Records from a collection
-=-=-

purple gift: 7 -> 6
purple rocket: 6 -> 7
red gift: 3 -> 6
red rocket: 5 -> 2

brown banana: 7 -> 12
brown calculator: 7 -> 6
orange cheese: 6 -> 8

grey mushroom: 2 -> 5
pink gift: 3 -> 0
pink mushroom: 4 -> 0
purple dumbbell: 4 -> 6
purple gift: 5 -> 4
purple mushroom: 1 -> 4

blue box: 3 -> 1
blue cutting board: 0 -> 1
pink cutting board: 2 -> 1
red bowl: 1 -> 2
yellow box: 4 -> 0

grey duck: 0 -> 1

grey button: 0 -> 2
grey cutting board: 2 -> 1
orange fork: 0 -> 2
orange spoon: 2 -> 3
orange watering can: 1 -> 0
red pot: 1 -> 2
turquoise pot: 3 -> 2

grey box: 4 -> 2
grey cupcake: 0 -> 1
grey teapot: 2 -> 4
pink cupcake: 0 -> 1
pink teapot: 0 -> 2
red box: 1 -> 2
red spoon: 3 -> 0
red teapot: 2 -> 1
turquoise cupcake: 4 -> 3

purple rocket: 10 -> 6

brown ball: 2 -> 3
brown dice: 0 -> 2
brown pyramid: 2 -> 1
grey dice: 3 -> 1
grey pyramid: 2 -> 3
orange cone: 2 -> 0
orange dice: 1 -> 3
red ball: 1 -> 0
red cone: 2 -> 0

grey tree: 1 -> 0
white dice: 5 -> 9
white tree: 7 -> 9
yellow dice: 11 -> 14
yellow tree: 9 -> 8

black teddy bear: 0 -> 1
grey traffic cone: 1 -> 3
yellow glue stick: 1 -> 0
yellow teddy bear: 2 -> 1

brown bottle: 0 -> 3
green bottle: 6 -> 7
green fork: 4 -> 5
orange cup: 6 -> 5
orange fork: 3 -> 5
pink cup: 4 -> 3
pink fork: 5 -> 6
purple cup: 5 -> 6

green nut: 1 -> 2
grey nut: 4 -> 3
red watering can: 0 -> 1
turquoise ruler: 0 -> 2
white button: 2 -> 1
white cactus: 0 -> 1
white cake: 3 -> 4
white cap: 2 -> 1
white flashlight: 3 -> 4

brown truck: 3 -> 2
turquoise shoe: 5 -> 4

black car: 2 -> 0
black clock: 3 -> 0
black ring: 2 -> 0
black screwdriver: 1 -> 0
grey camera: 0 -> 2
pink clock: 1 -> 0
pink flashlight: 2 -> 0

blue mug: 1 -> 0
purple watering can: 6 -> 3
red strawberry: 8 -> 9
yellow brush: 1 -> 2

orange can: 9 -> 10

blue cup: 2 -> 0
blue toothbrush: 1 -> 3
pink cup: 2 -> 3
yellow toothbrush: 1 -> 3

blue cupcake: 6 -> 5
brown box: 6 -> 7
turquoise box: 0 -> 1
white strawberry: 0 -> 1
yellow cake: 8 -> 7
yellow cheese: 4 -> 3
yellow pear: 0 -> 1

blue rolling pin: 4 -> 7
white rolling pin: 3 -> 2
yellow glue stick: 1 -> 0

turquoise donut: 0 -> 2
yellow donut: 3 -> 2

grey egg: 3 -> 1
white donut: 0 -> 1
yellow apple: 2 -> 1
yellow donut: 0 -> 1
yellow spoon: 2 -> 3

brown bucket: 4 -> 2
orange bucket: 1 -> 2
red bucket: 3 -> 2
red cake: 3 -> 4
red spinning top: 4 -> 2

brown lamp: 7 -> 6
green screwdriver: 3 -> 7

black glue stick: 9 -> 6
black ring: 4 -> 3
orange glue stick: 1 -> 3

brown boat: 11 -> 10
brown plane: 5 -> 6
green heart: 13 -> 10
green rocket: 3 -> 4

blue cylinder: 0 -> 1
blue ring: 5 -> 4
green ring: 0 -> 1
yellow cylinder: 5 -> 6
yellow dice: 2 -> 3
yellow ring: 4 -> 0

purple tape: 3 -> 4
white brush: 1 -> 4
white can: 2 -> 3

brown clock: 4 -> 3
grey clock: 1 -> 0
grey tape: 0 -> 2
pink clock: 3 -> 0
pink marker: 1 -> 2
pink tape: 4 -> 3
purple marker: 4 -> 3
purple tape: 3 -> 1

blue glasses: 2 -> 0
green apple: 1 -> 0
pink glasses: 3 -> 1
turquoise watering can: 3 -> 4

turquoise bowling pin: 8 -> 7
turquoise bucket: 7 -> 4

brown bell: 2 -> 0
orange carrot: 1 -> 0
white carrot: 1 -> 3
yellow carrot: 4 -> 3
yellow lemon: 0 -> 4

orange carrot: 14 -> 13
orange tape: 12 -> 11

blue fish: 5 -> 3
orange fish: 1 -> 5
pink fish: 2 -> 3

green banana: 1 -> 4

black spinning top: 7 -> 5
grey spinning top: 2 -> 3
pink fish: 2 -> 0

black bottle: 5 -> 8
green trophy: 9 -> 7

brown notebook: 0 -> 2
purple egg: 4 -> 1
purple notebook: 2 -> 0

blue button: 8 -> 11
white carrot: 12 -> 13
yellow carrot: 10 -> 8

-=-=-

Task description:
Each line from the one containing "brown clock: 4 -> 3" to the final line above should be written out exactly; please omit the others.

Exercise solution:
brown clock: 4 -> 3
grey clock: 1 -> 0
grey tape: 0 -> 2
pink clock: 3 -> 0
pink marker: 1 -> 2
pink tape: 4 -> 3
purple marker: 4 -> 3
purple tape: 3 -> 1

blue glasses: 2 -> 0
green apple: 1 -> 0
pink glasses: 3 -> 1
turquoise watering can: 3 -> 4

turquoise bowling pin: 8 -> 7
turquoise bucket: 7 -> 4

brown bell: 2 -> 0
orange carrot: 1 -> 0
white carrot: 1 -> 3
yellow carrot: 4 -> 3
yellow lemon: 0 -> 4

orange carrot: 14 -> 13
orange tape: 12 -> 11

blue fish: 5 -> 3
orange fish: 1 -> 5
pink fish: 2 -> 3

green banana: 1 -> 4

black spinning top: 7 -> 5
grey spinning top: 2 -> 3
pink fish: 2 -> 0

black bottle: 5 -> 8
green trophy: 9 -> 7

brown notebook: 0 -> 2
purple egg: 4 -> 1
purple notebook: 2 -> 0

blue button: 8 -> 11
white carrot: 12 -> 13
yellow carrot: 10 -> 8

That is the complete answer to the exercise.